■ **Recorded data**
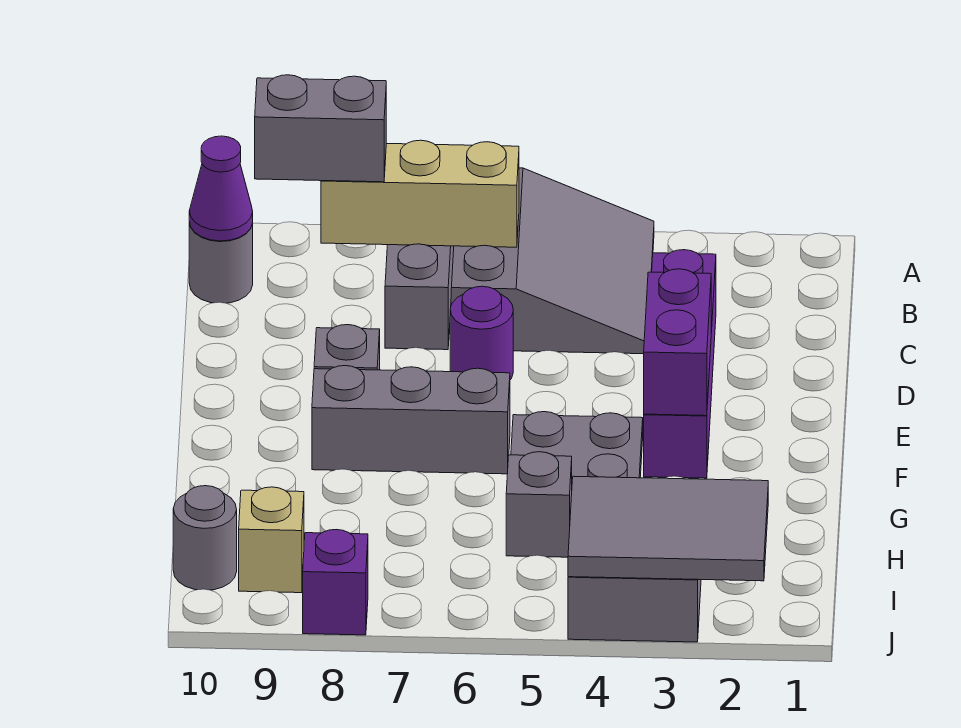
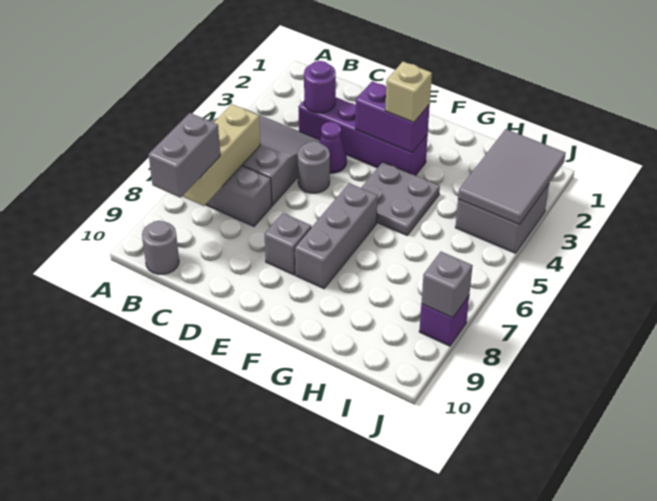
purple cone B10 level 2 -> purple cone D4 level 1
purple round brick D6 level 1 -> purple round brick C3 level 2
grey brick H5 level 1 -> grey brick J8 level 2
tan brick I9 level 1 -> tan brick F3 level 3
grey round brick I10 level 1 -> grey round brick D5 level 1

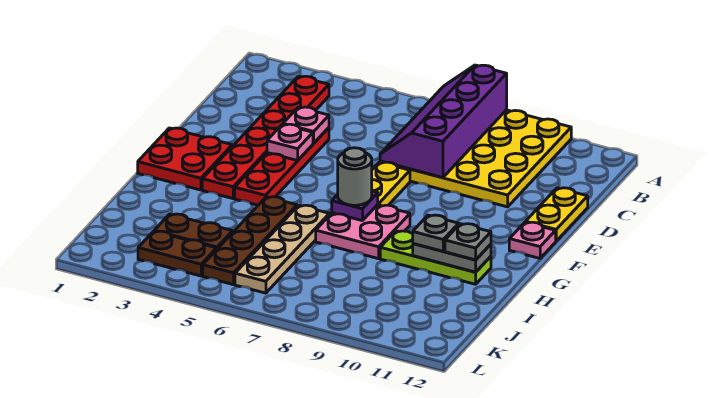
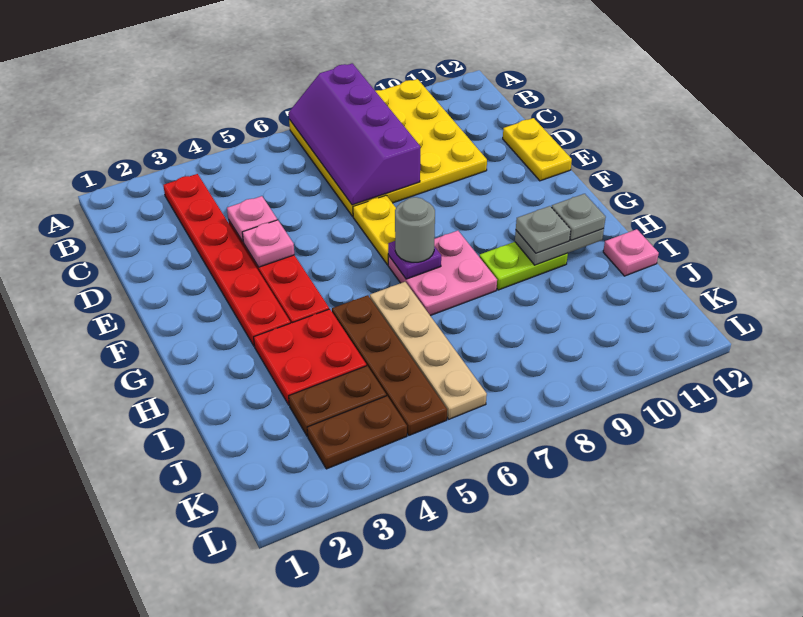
red plate F1:G2 level 1 -> red plate H3:I4 level 1
pink plate F12 level 1 -> pink plate I12 level 1
lime plate H9:H11 level 1 -> lime plate H9:H10 level 1

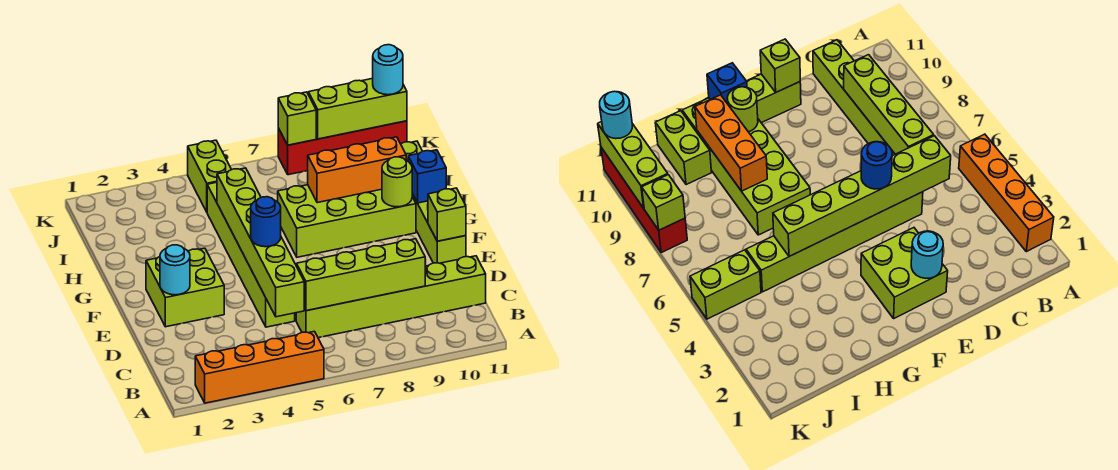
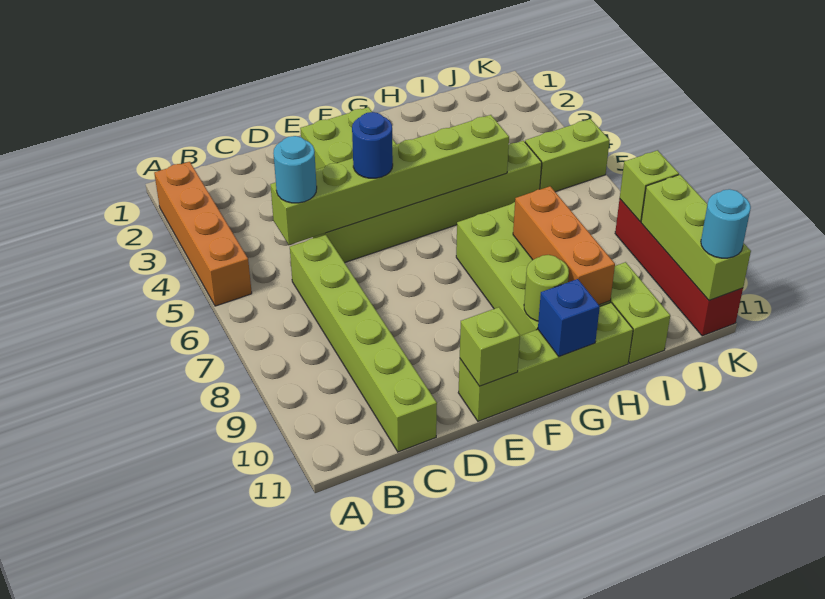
lime brick C6:C9 level 2 -> none
cyan round brick E2 level 2 -> cyan round brick C5 level 3

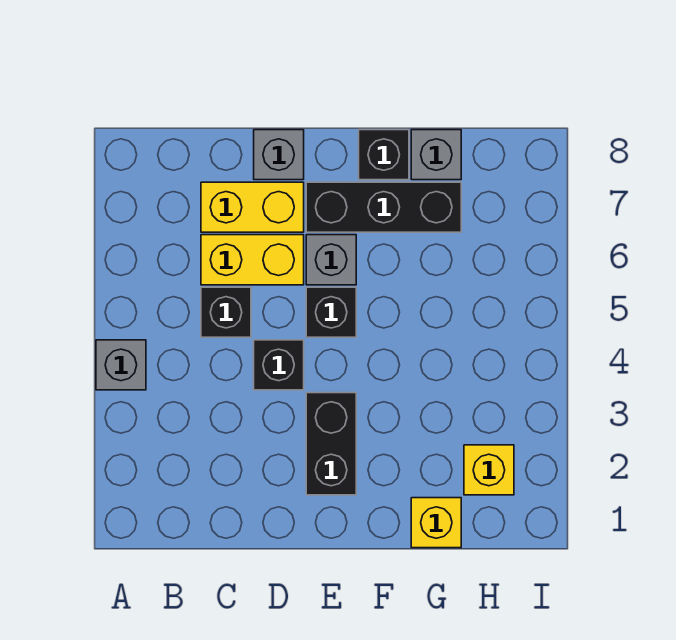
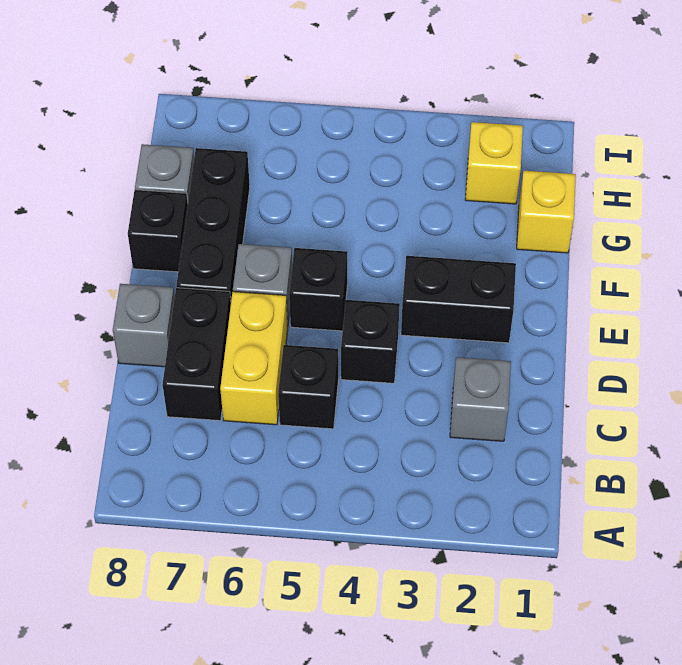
grey brick A4 level 1 -> grey brick C2 level 1
yellow brick C7:D7 level 1 -> black brick C7:D7 level 1

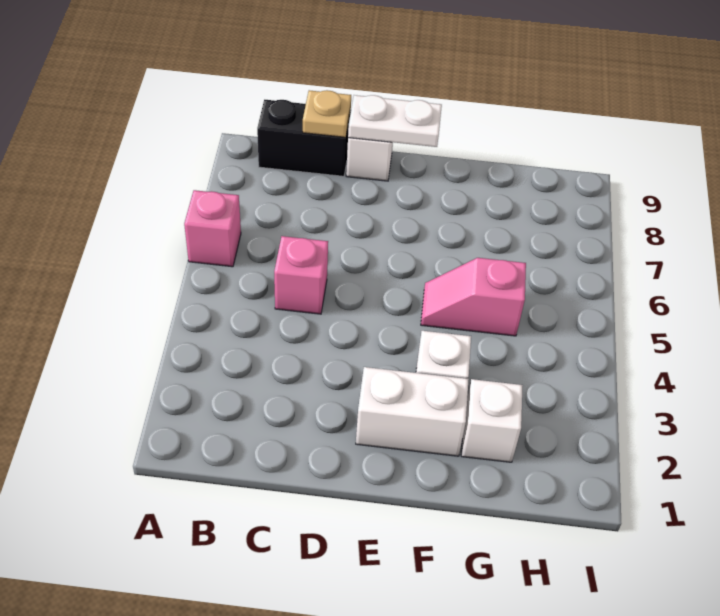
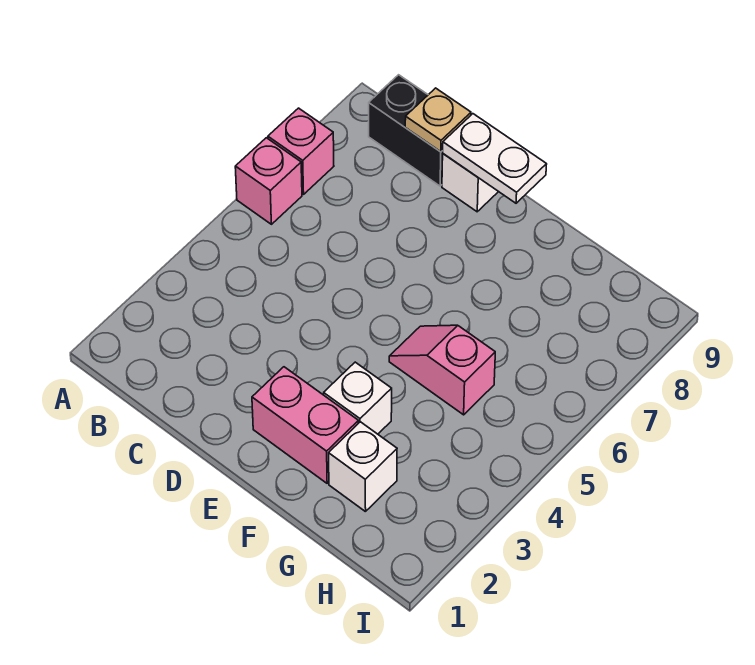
pink brick C5 level 1 -> pink brick A7 level 1
white brick E2:F2 level 1 -> pink brick E2:F2 level 1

■ **Task item**
Return solely the number of lines in the data that include the word "plate".

■ **Worked solution**
3